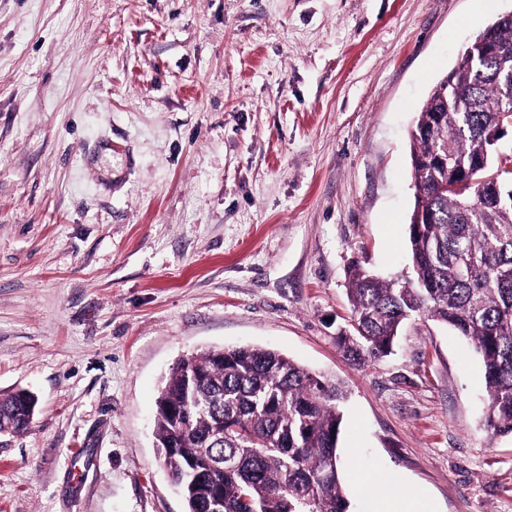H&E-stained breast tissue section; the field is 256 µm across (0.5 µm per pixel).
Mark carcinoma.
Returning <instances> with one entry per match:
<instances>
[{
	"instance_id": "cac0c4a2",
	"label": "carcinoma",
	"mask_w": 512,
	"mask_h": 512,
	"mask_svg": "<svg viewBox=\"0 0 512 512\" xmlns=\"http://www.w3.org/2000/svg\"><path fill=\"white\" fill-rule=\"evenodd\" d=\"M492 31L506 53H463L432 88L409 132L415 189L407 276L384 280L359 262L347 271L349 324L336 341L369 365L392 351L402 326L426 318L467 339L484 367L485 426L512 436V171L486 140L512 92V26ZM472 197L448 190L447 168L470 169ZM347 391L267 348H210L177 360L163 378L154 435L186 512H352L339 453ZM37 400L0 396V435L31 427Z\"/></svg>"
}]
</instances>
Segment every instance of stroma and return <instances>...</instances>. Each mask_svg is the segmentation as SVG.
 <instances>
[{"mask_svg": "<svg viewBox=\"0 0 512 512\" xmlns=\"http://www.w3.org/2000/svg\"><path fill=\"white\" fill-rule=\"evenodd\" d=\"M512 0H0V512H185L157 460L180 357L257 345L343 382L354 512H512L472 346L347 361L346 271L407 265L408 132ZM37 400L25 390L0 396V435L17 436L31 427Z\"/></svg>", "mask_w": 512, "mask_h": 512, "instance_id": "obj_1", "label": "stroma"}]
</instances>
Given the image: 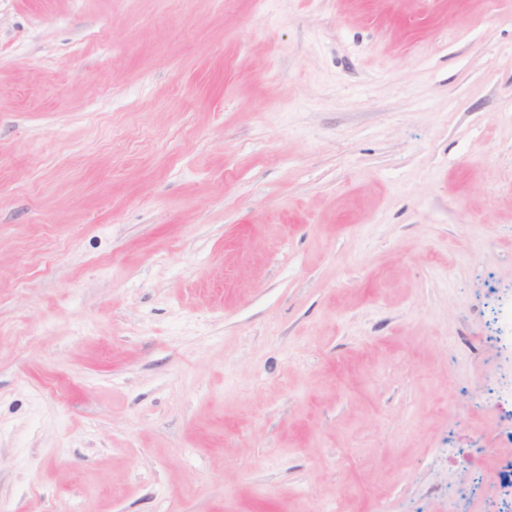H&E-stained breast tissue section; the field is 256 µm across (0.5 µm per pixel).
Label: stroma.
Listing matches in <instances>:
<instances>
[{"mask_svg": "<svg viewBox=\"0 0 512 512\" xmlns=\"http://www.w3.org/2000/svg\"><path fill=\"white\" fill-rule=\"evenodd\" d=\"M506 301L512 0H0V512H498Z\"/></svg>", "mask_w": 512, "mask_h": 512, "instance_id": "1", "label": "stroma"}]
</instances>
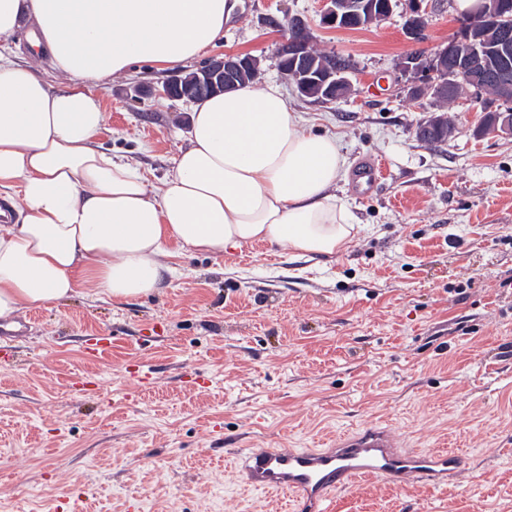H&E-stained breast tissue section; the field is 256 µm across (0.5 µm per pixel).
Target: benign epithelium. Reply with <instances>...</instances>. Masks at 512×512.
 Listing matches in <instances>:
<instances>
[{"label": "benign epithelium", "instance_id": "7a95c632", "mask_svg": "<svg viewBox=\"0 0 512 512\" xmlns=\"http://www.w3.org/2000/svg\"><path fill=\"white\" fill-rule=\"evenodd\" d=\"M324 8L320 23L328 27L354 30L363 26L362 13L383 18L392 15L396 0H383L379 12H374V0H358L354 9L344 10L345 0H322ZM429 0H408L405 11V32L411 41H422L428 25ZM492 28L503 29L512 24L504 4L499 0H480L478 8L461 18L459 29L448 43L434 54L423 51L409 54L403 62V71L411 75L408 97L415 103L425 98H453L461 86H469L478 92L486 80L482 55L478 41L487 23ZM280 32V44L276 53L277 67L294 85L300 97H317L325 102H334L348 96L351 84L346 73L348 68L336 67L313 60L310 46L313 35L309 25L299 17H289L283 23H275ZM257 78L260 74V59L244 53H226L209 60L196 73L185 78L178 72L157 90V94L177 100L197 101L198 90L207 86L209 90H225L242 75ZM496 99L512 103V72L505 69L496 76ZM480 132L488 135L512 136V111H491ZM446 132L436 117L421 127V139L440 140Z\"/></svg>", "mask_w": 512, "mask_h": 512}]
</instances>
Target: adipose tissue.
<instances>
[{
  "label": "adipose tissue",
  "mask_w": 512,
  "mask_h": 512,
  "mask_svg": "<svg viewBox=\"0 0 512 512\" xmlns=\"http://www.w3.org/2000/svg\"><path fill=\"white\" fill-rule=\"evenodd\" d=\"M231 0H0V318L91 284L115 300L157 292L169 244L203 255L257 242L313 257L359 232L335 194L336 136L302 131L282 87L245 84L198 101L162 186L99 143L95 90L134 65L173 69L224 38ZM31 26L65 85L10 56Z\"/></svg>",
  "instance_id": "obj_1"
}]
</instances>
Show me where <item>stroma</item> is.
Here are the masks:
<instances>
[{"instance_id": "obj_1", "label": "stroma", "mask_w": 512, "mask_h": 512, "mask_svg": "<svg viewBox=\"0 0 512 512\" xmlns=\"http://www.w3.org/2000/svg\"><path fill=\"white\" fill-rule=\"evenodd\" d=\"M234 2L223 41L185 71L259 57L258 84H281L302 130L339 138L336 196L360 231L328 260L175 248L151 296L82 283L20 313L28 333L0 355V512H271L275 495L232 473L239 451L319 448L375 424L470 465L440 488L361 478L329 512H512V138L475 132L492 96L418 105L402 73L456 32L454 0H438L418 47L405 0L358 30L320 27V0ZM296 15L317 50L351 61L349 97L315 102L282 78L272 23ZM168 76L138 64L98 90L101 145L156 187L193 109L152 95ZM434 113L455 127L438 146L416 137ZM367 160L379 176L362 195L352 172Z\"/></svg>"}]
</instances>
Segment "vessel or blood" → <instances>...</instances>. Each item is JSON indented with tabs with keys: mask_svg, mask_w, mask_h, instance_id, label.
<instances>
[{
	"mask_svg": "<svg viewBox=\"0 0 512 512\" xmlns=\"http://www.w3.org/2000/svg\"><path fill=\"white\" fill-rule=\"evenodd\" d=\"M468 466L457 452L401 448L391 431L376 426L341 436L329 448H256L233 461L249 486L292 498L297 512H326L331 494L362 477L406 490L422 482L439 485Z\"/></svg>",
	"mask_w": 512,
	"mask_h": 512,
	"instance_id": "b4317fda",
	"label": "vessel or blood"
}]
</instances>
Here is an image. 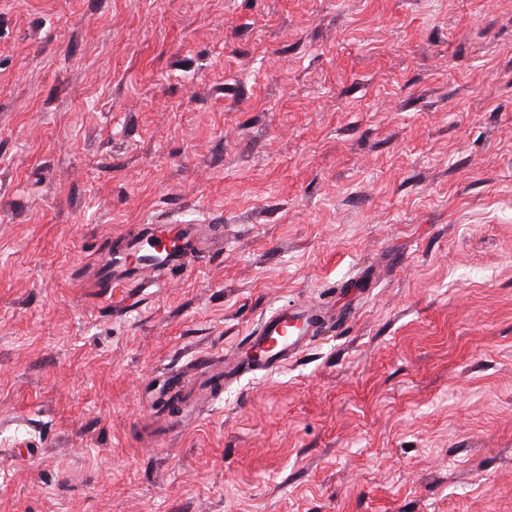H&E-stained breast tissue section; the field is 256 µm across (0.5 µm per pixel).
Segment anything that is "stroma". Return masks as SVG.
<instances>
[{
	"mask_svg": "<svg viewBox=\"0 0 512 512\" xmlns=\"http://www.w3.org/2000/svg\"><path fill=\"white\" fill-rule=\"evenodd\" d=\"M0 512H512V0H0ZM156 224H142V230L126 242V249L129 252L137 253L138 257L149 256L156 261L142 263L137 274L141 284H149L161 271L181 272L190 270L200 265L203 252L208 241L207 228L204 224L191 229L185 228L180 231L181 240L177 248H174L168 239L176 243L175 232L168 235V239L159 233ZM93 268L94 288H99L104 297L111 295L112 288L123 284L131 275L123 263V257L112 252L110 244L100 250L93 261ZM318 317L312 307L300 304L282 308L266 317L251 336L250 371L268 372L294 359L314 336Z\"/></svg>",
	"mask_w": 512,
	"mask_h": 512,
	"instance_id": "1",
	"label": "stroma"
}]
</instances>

____

▶ **To be done**
Copy out the lines from the line containing "Segment anything that" to the end of the listing above, without alteration.

▶ **The result**
Segment anything that is "stroma". Return masks as SVG.
<instances>
[{
	"mask_svg": "<svg viewBox=\"0 0 512 512\" xmlns=\"http://www.w3.org/2000/svg\"><path fill=\"white\" fill-rule=\"evenodd\" d=\"M0 512H512V0H0ZM156 224H142V230L126 242V249L129 252L137 253L138 257L149 256L156 261L142 263L137 274L141 284H149L161 271L181 272L190 270L200 265L203 252L208 241L207 228L204 224L191 229L185 228L180 231L181 240L177 248H174L168 239L176 243L175 232L168 235V239L159 233ZM93 268L94 288H99L104 297L111 295L112 288L123 284L131 275L123 263V257L112 252L110 244L100 250L93 261ZM318 317L312 307L300 304L282 308L266 317L251 336L250 371L268 372L294 359L314 336Z\"/></svg>",
	"mask_w": 512,
	"mask_h": 512,
	"instance_id": "1",
	"label": "stroma"
}]
</instances>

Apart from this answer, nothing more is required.